> **What to produce**
Return, unchanged, every line starting at the one with "LED3 pin SIG: 9 -> SDA" and running through the last line of the material below, with nothing else added.

> **Provided material**

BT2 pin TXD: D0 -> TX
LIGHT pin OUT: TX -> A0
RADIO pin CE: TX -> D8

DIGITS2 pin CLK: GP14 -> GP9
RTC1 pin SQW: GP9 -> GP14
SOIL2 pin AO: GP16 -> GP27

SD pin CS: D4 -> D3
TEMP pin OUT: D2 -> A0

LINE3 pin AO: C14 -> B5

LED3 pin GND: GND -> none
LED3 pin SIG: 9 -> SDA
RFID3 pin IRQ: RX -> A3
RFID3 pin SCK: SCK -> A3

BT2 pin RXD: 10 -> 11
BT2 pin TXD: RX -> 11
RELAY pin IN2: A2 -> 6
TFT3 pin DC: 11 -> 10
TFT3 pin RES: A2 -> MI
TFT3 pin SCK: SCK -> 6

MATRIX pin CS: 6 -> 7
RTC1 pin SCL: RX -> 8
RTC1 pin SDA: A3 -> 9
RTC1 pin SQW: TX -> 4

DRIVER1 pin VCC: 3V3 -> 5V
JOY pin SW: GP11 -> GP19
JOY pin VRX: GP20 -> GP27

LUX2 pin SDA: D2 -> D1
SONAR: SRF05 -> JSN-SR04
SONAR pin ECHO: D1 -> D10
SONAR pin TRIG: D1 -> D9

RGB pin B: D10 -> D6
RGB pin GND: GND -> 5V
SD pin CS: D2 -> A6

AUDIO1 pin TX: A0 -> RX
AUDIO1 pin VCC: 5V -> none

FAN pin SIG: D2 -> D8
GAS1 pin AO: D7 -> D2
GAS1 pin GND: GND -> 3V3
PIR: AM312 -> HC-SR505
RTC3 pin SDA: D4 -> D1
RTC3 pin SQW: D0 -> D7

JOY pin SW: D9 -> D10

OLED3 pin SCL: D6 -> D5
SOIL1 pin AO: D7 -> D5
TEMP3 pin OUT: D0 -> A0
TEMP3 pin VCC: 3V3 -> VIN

> **Solution for this problem**
LED3 pin SIG: 9 -> SDA
RFID3 pin IRQ: RX -> A3
RFID3 pin SCK: SCK -> A3

BT2 pin RXD: 10 -> 11
BT2 pin TXD: RX -> 11
RELAY pin IN2: A2 -> 6
TFT3 pin DC: 11 -> 10
TFT3 pin RES: A2 -> MI
TFT3 pin SCK: SCK -> 6

MATRIX pin CS: 6 -> 7
RTC1 pin SCL: RX -> 8
RTC1 pin SDA: A3 -> 9
RTC1 pin SQW: TX -> 4

DRIVER1 pin VCC: 3V3 -> 5V
JOY pin SW: GP11 -> GP19
JOY pin VRX: GP20 -> GP27

LUX2 pin SDA: D2 -> D1
SONAR: SRF05 -> JSN-SR04
SONAR pin ECHO: D1 -> D10
SONAR pin TRIG: D1 -> D9

RGB pin B: D10 -> D6
RGB pin GND: GND -> 5V
SD pin CS: D2 -> A6

AUDIO1 pin TX: A0 -> RX
AUDIO1 pin VCC: 5V -> none

FAN pin SIG: D2 -> D8
GAS1 pin AO: D7 -> D2
GAS1 pin GND: GND -> 3V3
PIR: AM312 -> HC-SR505
RTC3 pin SDA: D4 -> D1
RTC3 pin SQW: D0 -> D7

JOY pin SW: D9 -> D10

OLED3 pin SCL: D6 -> D5
SOIL1 pin AO: D7 -> D5
TEMP3 pin OUT: D0 -> A0
TEMP3 pin VCC: 3V3 -> VIN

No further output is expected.